▶ EXERCISE DIRECTIONS: What needs reproducing is the run of lines in the data below starting at the line with "turquoise glasses: 4 -> 7" and ending at the line with "turquoise egg: 3 -> 4", both ends included. Copy it exactly, without pictures, and add nothing.

--- RECORD EXCERPTS Enclosed Below ---

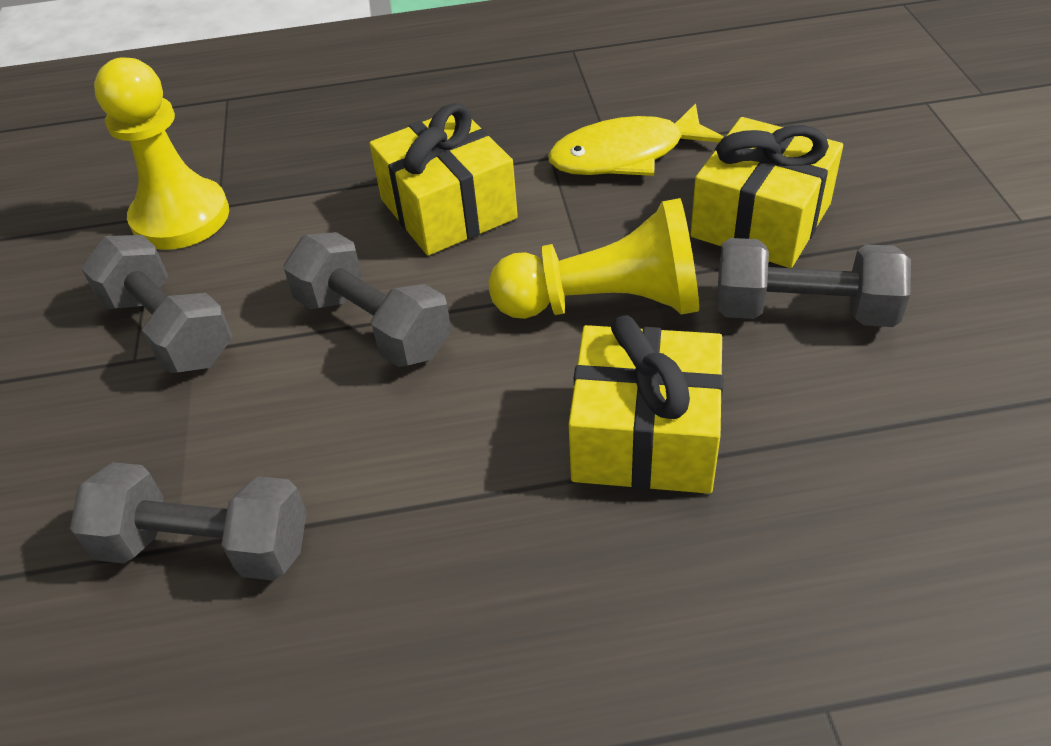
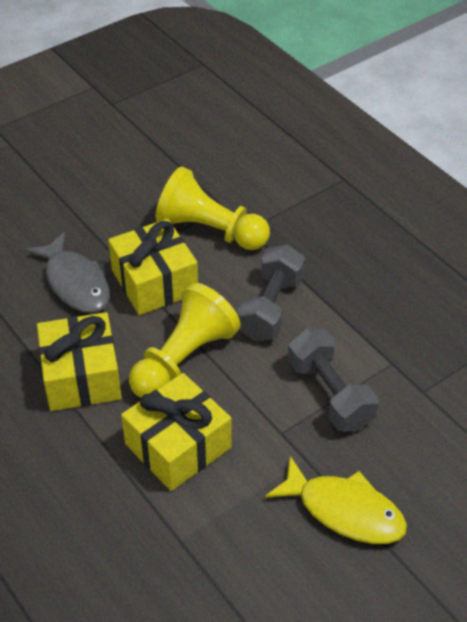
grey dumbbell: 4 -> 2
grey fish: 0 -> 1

--- End of Enclosed RECORD EXCERPTS ---
--- RECORD EXCERPTS Enclosed Below ---

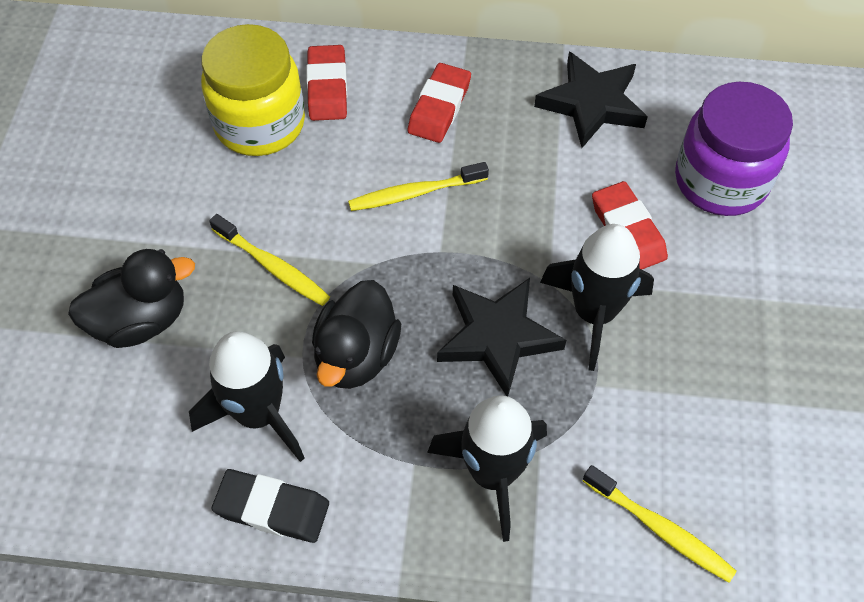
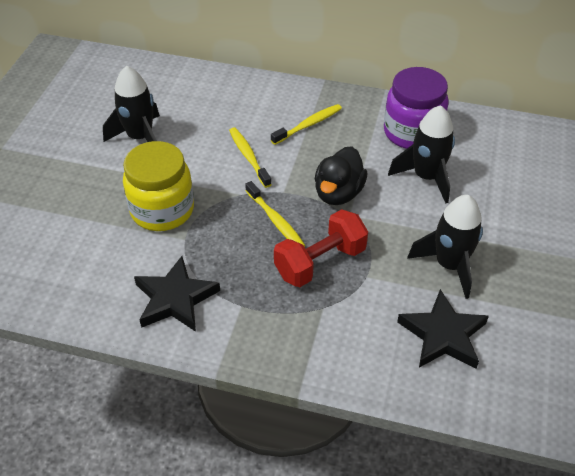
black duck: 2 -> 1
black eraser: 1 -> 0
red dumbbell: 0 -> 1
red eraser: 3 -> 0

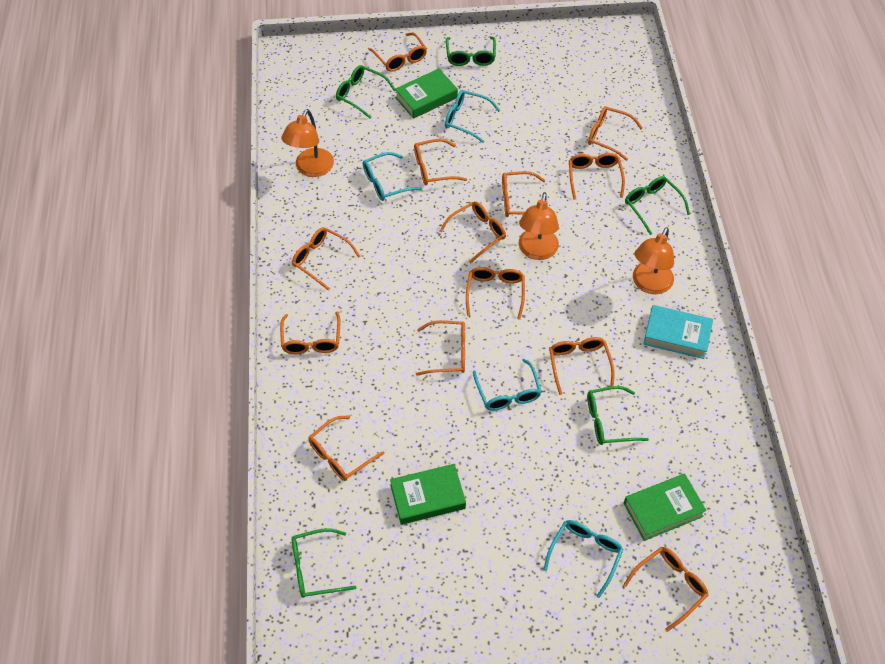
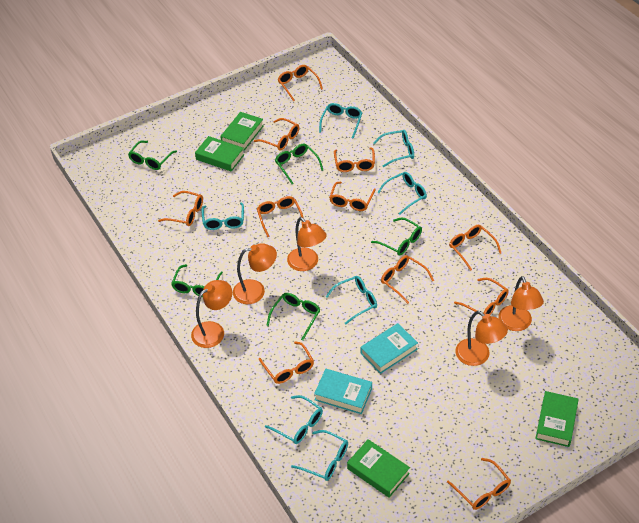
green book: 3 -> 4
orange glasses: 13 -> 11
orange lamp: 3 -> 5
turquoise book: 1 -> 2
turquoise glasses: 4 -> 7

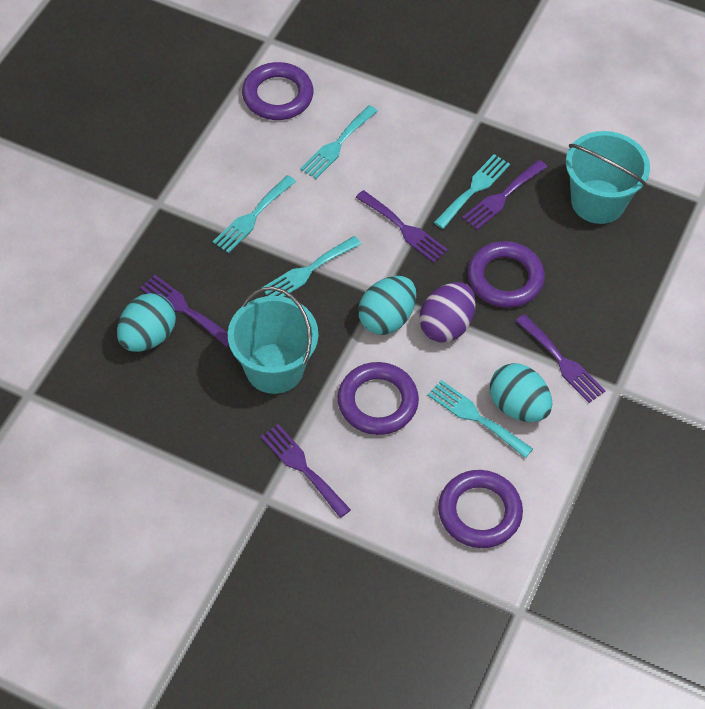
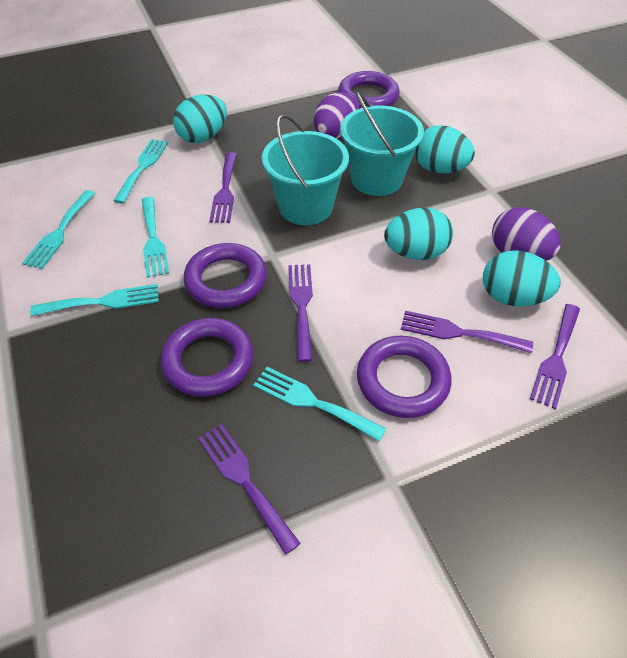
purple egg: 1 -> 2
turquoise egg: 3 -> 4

--- End of Enclosed RECORD EXCERPTS ---
--- RECORD EXCERPTS Enclosed Below ---

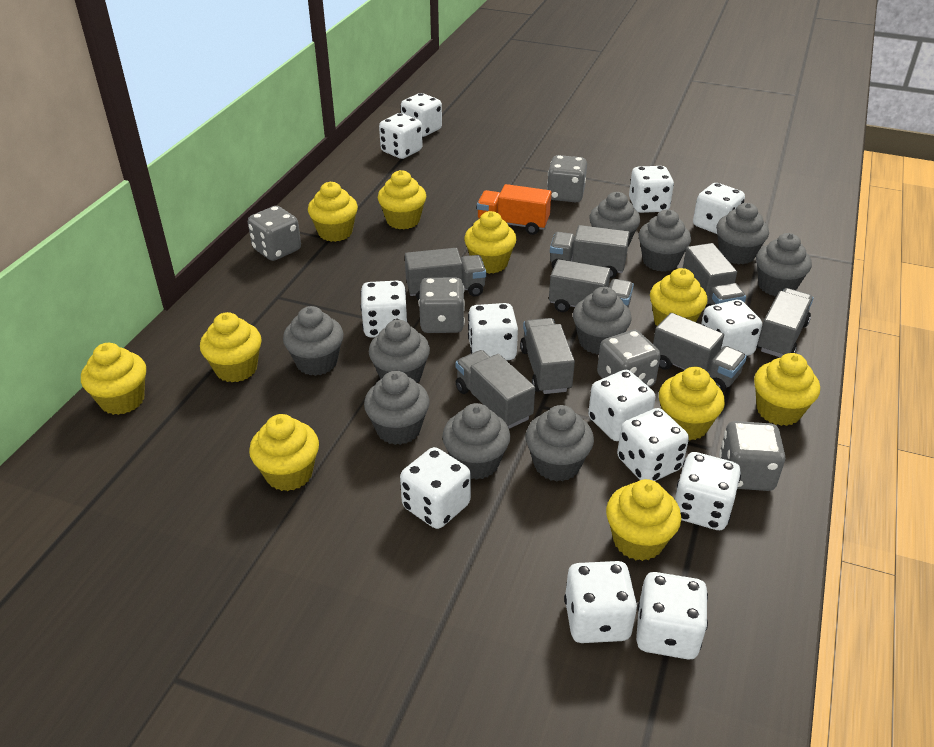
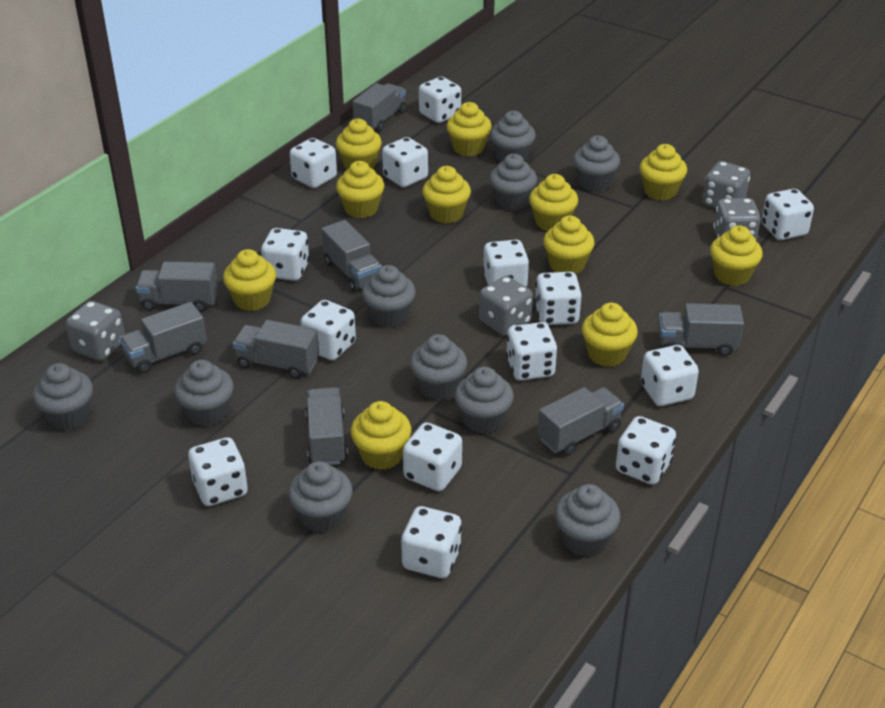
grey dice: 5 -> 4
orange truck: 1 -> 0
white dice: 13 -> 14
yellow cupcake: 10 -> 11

--- End of Enclosed RECORD EXCERPTS ---

▶ RESPONSE TO THE EXERCISE:
turquoise glasses: 4 -> 7

purple egg: 1 -> 2
turquoise egg: 3 -> 4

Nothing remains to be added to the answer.